### EXERCISE
The entries below contain a line with "(616, 259) = (282, 440): blue" and a line with "(644, 340) = (167, 368): turquoise". Quote exactly those two lines and all lines between them.

Data items:
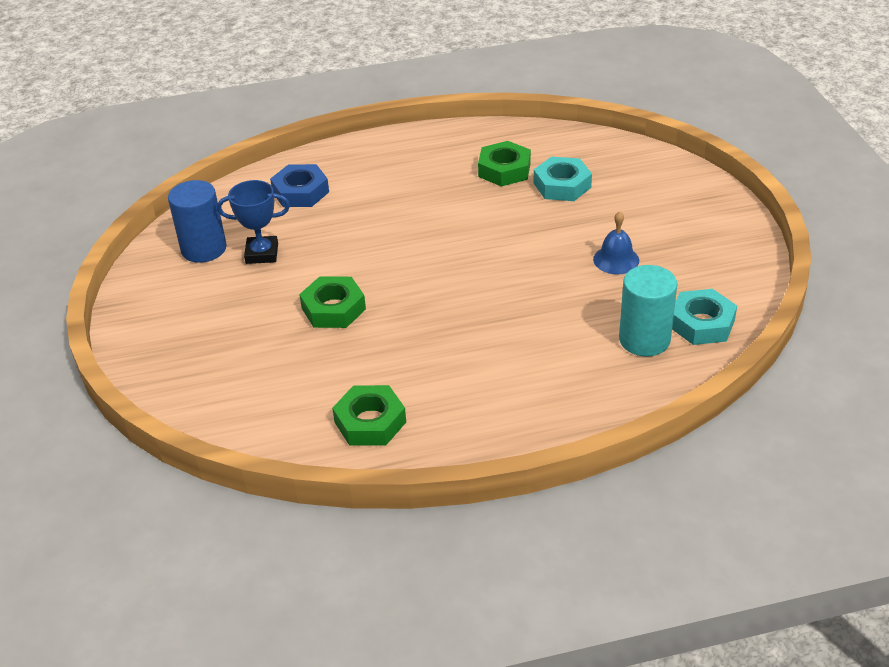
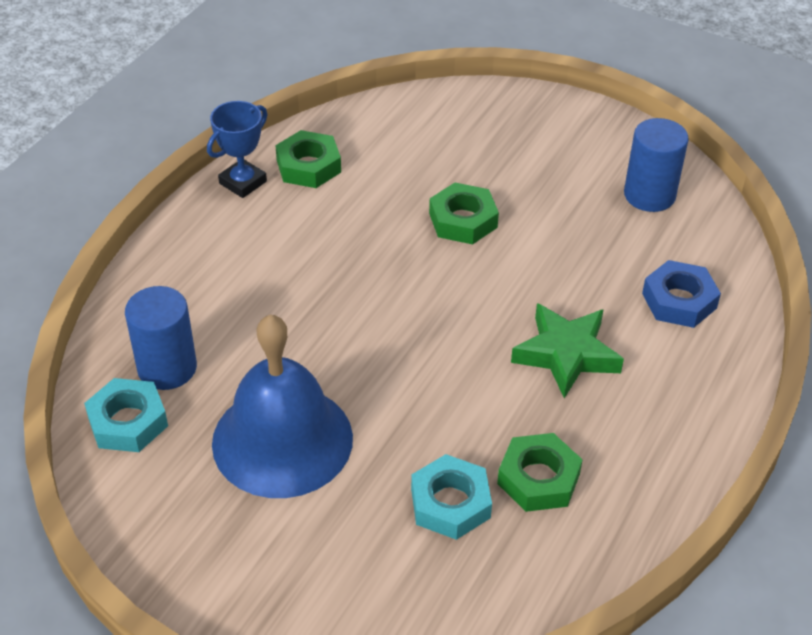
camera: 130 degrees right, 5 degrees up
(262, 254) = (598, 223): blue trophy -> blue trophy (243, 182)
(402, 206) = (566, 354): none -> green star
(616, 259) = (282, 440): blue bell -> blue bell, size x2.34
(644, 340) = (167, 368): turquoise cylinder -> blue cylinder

...

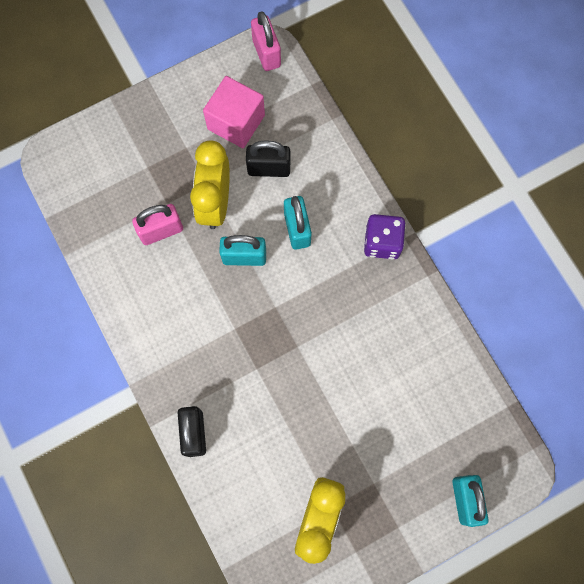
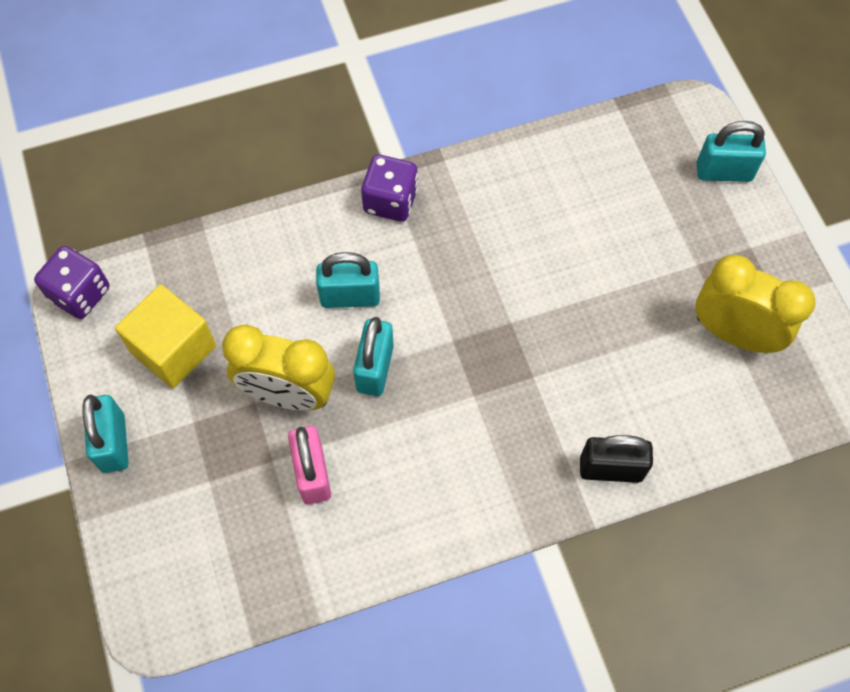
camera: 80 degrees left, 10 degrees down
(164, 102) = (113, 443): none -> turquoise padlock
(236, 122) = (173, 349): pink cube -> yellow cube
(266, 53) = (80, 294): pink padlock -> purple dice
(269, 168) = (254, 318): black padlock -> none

### WRITTEN SOLUTION
(616, 259) = (282, 440): blue bell -> blue bell, size x2.34
(644, 340) = (167, 368): turquoise cylinder -> blue cylinder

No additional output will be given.